ABOUT THIS TASK » Omit the pictures and copy the entries exactly.

** EXERCISE DATA follows **

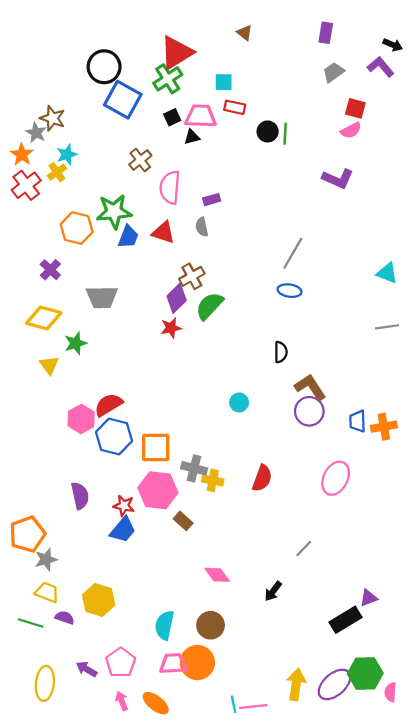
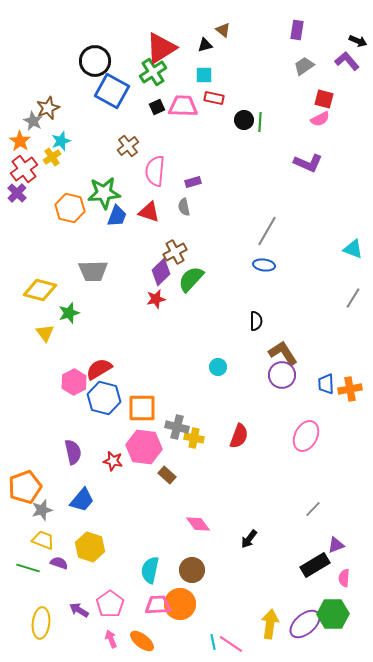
brown star: (53, 118) -> (48, 108), turned 30
black triangle: (192, 137) -> (205, 45), moved
purple cross: (50, 270) -> (17, 193), moved
gray line: (387, 327) -> (353, 298), turned -50
blue trapezoid: (123, 530) -> (82, 500), moved
gray line: (304, 548) -> (313, 509), moved
pink semicircle: (390, 692) -> (344, 578), moved
pink line: (253, 706) -> (231, 644), turned 40

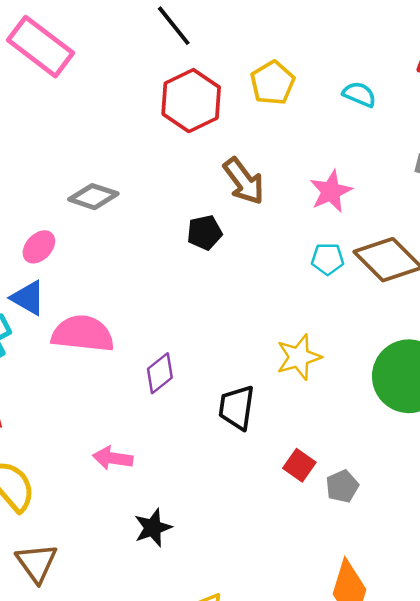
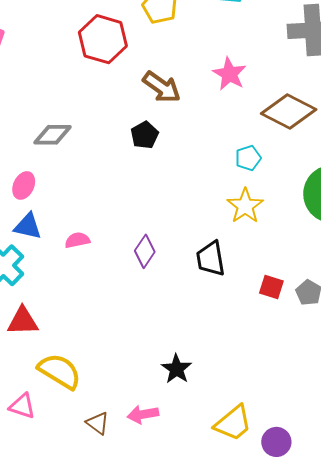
cyan pentagon: (328, 259) -> (248, 158), moved
pink semicircle: (83, 334) -> (77, 240), size x0.5
pink arrow: (113, 458) -> (143, 414), moved
brown triangle: (37, 563) -> (98, 423), size x0.7

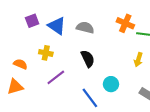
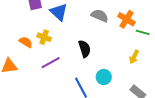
gray semicircle: (85, 28) -> (100, 16), moved
orange semicircle: (20, 64) -> (26, 42), moved

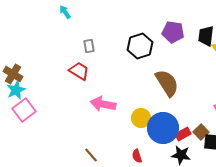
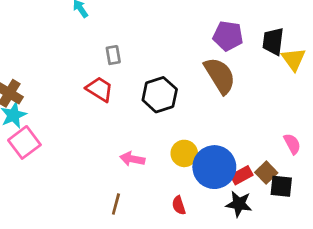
black hexagon: (140, 46) -> (160, 95), moved
brown semicircle: (167, 83) -> (220, 76), moved
pink arrow: (103, 104) -> (132, 159), moved, size x0.7
brown line: (91, 155) -> (116, 204), turned 56

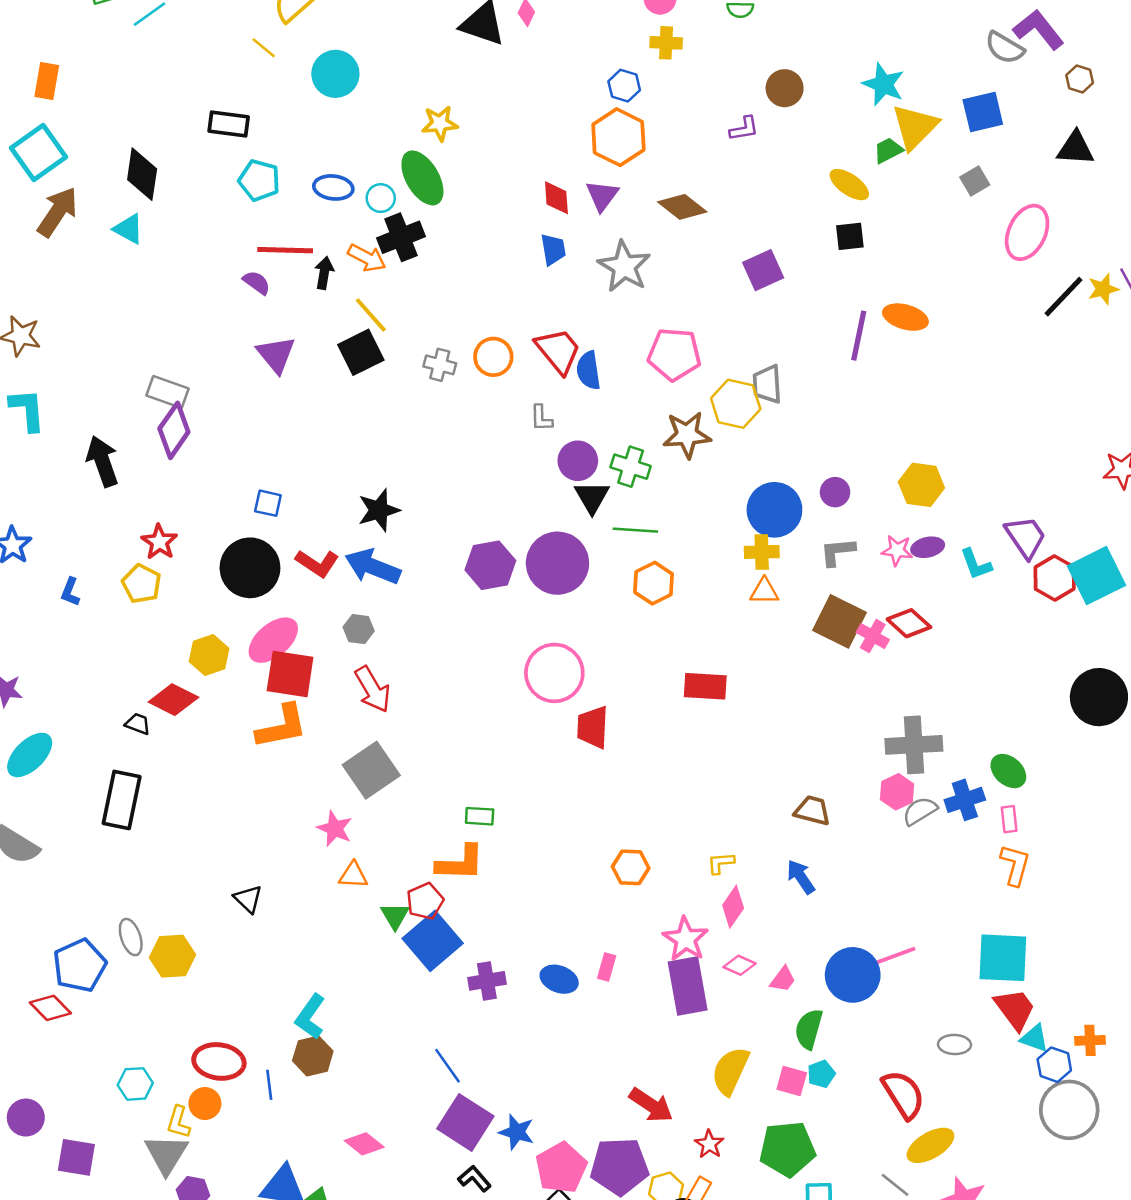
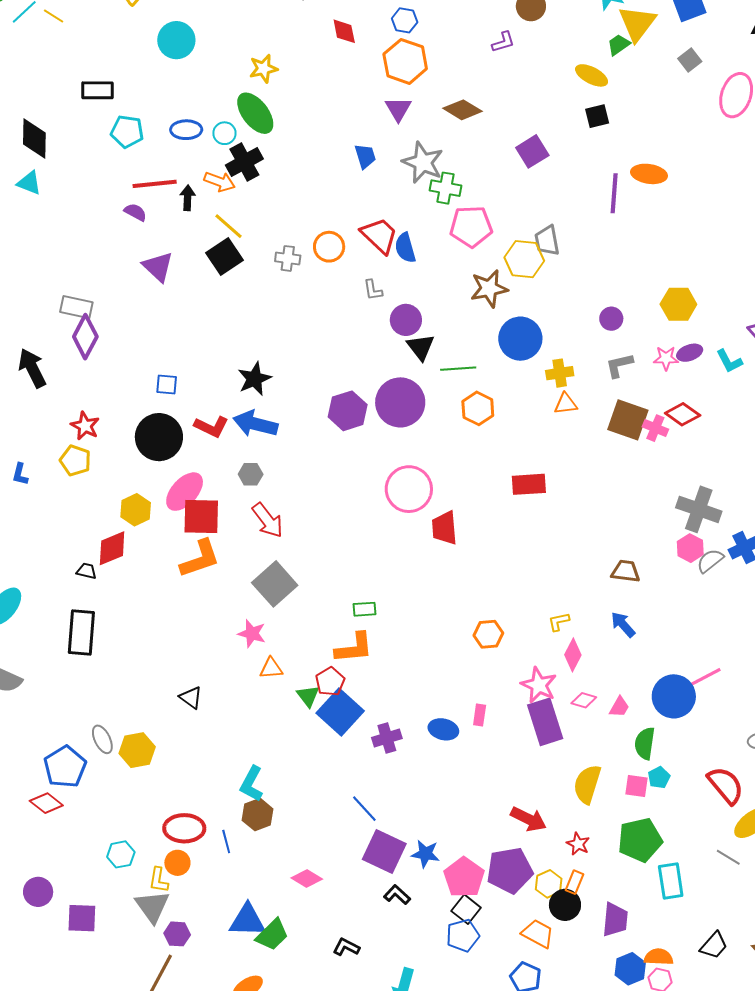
yellow line: (264, 48) -> (54, 16), moved
red diamond: (556, 198) -> (344, 31), moved
green cross: (631, 467) -> (445, 188), moved
blue circle: (774, 510) -> (520, 339), moved
red diamond: (173, 700) -> (112, 548), turned -42
gray cross: (914, 745) -> (699, 509), turned 30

** End of EXERCISE DATA **

OUTPUT »
brown star: (53, 118) -> (48, 108), turned 30
black triangle: (192, 137) -> (205, 45), moved
purple cross: (50, 270) -> (17, 193), moved
gray line: (387, 327) -> (353, 298), turned -50
blue trapezoid: (123, 530) -> (82, 500), moved
gray line: (304, 548) -> (313, 509), moved
pink semicircle: (390, 692) -> (344, 578), moved
pink line: (253, 706) -> (231, 644), turned 40

cyan pentagon: (328, 259) -> (248, 158), moved
pink semicircle: (83, 334) -> (77, 240), size x0.5
pink arrow: (113, 458) -> (143, 414), moved
brown triangle: (37, 563) -> (98, 423), size x0.7

gray semicircle: (85, 28) -> (100, 16), moved
orange semicircle: (20, 64) -> (26, 42), moved

black hexagon: (140, 46) -> (160, 95), moved
brown semicircle: (167, 83) -> (220, 76), moved
pink arrow: (103, 104) -> (132, 159), moved, size x0.7
brown line: (91, 155) -> (116, 204), turned 56

yellow line: (264, 48) -> (54, 16), moved
red diamond: (556, 198) -> (344, 31), moved
green cross: (631, 467) -> (445, 188), moved
blue circle: (774, 510) -> (520, 339), moved
red diamond: (173, 700) -> (112, 548), turned -42
gray cross: (914, 745) -> (699, 509), turned 30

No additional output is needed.